PROBLEM STATEMENT —
The required output is the exact run of lines below that opens at the line with "C3: none -> 1000uF (plus LEVEL, minus +5V)" and closes at the line with "D1: schottky (A".
(PROVIDED DATA Opens)
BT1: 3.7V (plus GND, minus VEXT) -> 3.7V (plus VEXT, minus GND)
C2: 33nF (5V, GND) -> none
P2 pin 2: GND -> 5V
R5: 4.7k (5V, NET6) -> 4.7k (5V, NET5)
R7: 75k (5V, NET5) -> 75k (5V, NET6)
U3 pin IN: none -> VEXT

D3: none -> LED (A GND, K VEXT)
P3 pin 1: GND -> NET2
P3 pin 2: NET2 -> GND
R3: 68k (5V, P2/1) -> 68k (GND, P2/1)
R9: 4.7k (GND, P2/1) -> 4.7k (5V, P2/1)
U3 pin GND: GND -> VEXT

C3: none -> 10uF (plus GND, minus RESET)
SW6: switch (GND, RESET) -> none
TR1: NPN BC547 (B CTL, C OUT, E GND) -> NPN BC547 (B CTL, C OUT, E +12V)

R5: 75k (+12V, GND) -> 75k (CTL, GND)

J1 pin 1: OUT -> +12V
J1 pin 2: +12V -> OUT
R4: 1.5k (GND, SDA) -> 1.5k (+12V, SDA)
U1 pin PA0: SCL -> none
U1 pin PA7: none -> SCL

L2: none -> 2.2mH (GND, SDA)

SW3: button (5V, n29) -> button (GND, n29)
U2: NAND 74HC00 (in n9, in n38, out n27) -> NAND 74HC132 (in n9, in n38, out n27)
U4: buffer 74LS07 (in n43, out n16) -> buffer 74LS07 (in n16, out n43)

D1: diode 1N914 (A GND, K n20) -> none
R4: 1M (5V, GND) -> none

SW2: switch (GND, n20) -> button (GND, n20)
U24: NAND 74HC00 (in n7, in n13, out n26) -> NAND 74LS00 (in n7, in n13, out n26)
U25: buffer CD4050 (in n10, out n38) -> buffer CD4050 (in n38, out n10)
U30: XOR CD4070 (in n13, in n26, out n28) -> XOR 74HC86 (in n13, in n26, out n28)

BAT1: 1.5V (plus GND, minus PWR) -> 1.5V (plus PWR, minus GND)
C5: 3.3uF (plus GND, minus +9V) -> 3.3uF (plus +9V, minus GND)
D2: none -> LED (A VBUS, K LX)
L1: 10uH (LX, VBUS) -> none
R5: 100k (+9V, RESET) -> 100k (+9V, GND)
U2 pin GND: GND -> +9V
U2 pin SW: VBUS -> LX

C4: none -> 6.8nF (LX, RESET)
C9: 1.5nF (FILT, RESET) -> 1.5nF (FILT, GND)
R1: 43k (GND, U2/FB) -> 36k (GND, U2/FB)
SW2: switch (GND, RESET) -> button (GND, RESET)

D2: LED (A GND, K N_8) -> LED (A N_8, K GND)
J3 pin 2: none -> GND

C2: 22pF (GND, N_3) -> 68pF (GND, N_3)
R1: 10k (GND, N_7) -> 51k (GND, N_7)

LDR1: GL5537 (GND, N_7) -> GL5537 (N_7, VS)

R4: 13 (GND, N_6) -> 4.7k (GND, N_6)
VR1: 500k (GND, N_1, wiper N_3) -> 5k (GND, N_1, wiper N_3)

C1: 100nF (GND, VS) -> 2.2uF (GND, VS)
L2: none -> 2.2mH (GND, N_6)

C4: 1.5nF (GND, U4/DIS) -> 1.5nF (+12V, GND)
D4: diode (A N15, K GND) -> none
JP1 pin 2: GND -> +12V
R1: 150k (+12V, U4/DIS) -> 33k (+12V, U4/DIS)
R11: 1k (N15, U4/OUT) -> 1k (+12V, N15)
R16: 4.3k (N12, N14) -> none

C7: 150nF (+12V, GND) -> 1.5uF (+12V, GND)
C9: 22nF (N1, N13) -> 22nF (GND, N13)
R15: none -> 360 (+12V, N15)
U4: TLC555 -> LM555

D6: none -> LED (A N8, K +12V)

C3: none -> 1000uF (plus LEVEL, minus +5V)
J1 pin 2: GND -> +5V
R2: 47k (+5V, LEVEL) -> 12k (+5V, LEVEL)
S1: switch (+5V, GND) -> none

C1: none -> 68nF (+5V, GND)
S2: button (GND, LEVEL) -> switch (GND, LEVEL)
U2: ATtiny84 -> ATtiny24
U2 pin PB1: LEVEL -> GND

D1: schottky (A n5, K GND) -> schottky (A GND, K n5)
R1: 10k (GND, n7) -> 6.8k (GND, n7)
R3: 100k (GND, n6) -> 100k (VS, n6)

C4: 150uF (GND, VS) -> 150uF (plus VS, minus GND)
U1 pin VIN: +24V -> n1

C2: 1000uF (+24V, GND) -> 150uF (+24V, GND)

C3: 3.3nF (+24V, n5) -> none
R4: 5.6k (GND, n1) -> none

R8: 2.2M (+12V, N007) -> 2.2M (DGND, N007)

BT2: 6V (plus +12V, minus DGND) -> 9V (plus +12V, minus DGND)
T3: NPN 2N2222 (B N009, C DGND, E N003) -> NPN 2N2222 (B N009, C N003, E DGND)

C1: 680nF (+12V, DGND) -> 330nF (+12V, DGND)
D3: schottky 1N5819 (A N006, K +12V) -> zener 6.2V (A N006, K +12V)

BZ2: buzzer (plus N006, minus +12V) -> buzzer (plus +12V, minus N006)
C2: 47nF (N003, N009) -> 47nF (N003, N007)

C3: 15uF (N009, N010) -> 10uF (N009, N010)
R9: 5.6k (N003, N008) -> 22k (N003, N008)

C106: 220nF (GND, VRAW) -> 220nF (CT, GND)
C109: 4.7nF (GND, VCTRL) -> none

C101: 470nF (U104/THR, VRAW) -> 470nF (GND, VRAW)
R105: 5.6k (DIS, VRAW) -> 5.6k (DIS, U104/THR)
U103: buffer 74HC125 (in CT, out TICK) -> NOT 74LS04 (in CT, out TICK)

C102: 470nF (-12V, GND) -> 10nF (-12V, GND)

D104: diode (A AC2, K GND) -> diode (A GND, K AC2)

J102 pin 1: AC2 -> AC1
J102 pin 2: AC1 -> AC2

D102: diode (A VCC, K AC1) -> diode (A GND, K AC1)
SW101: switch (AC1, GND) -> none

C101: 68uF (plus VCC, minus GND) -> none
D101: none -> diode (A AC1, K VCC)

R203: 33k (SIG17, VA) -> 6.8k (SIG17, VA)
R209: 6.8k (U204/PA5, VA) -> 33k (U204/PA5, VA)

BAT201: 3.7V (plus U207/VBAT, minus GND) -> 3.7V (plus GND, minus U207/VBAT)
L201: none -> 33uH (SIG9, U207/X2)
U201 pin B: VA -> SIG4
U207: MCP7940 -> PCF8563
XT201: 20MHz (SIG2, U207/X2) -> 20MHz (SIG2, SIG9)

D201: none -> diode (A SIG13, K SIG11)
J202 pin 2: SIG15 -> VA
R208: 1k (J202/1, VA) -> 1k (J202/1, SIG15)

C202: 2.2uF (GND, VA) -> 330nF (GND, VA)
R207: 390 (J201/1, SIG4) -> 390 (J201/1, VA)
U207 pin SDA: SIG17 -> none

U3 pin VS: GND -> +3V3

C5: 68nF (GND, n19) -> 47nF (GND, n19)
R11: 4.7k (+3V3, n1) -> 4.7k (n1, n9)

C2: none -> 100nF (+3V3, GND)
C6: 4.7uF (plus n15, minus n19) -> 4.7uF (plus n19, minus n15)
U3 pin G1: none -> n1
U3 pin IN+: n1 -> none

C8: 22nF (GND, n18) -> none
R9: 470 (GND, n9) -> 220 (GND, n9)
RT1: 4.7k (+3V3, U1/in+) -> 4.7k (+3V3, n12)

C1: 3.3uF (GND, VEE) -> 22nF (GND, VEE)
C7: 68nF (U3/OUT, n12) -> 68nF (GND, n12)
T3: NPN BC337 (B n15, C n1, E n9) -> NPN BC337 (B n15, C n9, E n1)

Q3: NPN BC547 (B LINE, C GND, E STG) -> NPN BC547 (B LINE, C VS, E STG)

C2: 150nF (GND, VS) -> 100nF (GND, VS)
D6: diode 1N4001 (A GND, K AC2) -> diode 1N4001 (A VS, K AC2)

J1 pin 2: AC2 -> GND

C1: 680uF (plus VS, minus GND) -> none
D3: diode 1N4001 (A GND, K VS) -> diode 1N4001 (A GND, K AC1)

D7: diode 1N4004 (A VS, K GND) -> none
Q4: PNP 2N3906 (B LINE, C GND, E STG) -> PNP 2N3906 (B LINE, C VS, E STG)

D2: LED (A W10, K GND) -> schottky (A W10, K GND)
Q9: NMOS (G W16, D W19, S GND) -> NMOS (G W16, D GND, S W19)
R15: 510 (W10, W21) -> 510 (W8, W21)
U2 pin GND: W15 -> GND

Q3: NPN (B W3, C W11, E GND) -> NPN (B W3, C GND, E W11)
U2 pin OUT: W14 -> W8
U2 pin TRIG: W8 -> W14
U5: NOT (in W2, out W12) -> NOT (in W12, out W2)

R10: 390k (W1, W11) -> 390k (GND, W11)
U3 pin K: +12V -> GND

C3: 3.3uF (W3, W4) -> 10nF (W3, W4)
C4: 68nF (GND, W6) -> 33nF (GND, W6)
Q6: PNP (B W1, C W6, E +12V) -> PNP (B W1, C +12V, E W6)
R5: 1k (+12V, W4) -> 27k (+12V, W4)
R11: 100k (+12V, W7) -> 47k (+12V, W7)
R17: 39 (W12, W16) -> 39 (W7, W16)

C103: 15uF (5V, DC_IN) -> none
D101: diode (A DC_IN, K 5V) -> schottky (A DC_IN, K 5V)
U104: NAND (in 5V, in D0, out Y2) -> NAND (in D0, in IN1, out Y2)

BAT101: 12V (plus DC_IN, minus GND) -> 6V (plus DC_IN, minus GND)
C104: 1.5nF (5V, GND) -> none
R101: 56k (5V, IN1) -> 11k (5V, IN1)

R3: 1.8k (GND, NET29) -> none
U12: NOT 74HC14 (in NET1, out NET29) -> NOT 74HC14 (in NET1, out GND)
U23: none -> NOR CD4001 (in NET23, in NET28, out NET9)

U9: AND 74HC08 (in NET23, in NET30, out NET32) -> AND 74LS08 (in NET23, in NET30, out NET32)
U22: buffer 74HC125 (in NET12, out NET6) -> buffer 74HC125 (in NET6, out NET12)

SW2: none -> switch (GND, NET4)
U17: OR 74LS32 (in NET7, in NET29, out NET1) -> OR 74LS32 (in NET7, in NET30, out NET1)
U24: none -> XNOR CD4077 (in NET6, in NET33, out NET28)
(PROVIDED DATA Closes)
EXERCISE SOLUTION —
C3: none -> 1000uF (plus LEVEL, minus +5V)
J1 pin 2: GND -> +5V
R2: 47k (+5V, LEVEL) -> 12k (+5V, LEVEL)
S1: switch (+5V, GND) -> none

C1: none -> 68nF (+5V, GND)
S2: button (GND, LEVEL) -> switch (GND, LEVEL)
U2: ATtiny84 -> ATtiny24
U2 pin PB1: LEVEL -> GND

D1: schottky (A n5, K GND) -> schottky (A GND, K n5)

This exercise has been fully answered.